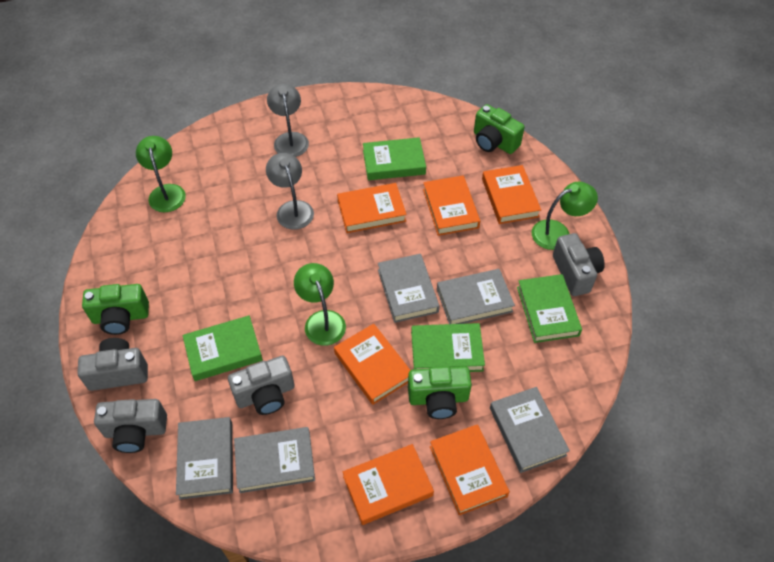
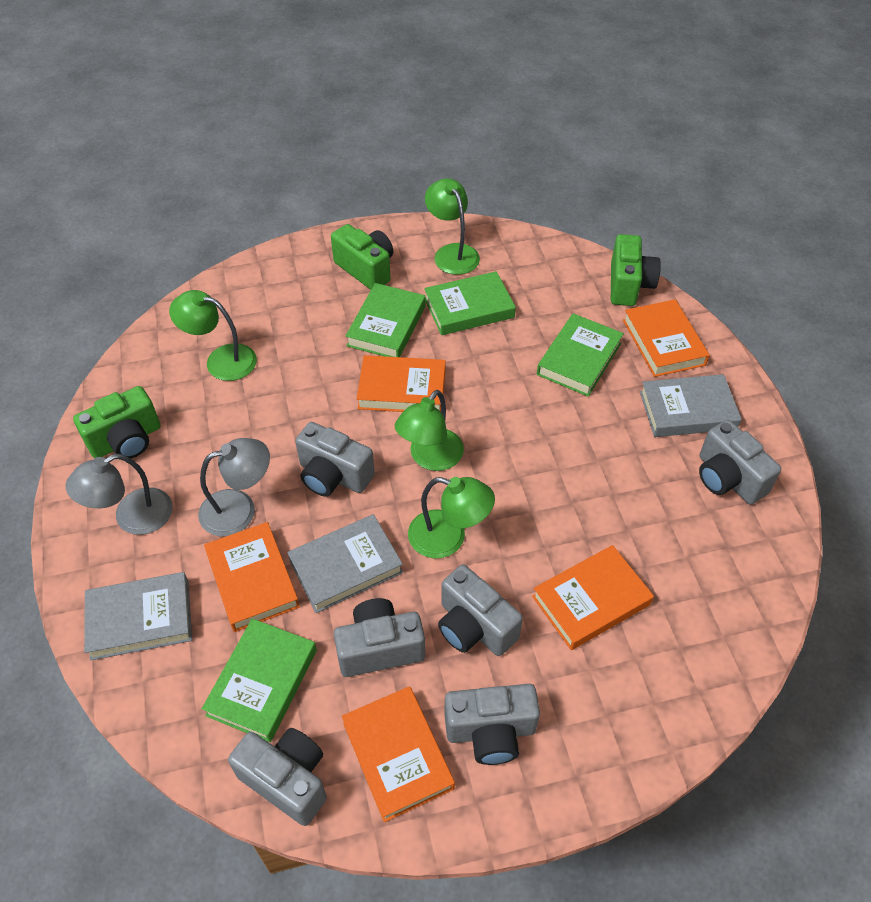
green lamp: 3 -> 4
grey book: 5 -> 3
grey camera: 4 -> 6
orange book: 6 -> 5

TASK BRIEF – Wherever an image appears in the data, omit it and repeat everything else exactly.

PROBLEM SOLUTION –
green lamp: 3 -> 4
grey book: 5 -> 3
grey camera: 4 -> 6
orange book: 6 -> 5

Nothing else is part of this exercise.